> Exercise: Skip the pictures. Transcribe the rest of the data below without changing a word.

> Input data:

....................

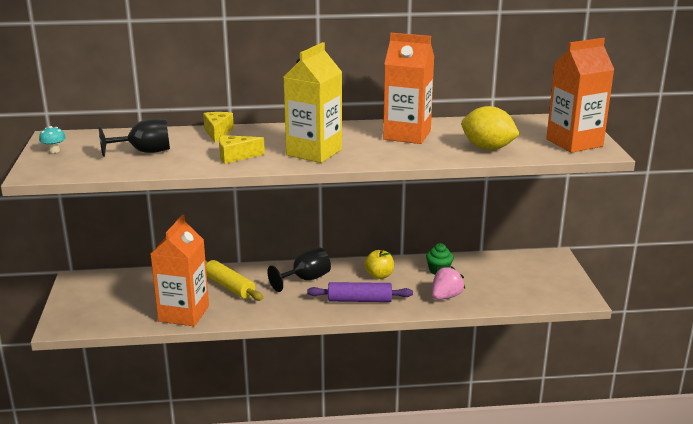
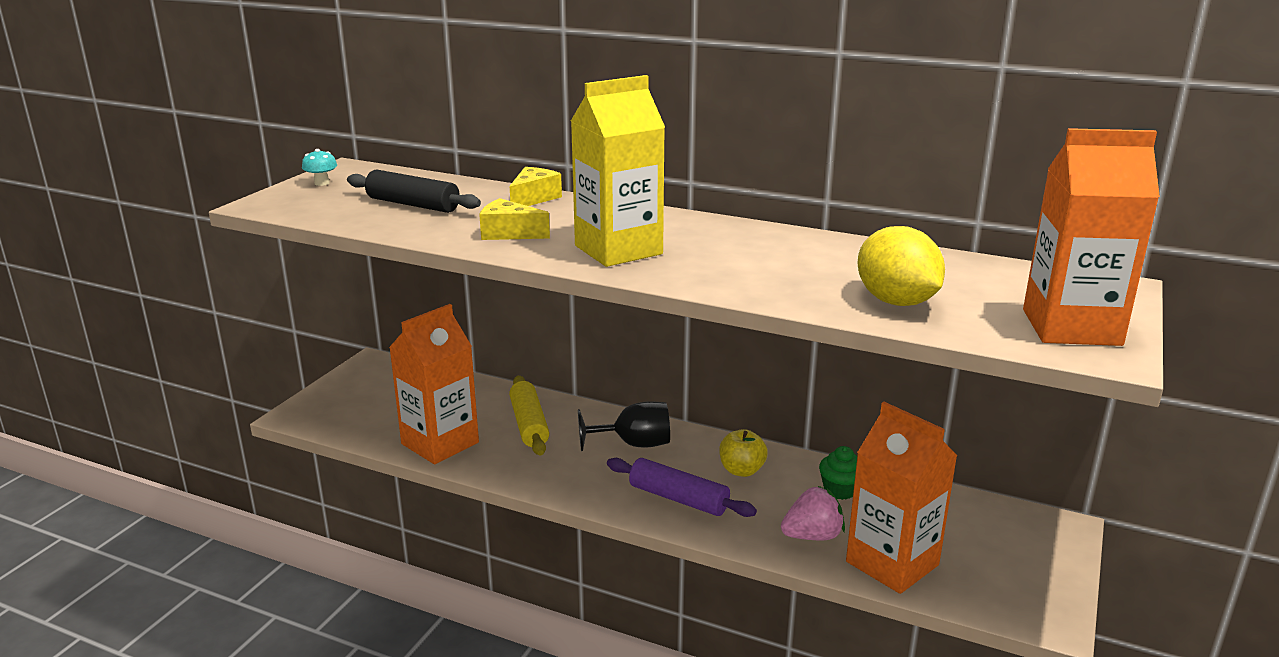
camera: 30 degrees right, 0 degrees up
(144, 152) = (413, 205): black goblet -> black rolling pin
(407, 135) = (789, 254): orange carton -> orange carton (892, 563)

....................

> Answer for this exercise:
camera: 30 degrees right, 0 degrees up
(144, 152) = (413, 205): black goblet -> black rolling pin
(407, 135) = (789, 254): orange carton -> orange carton (892, 563)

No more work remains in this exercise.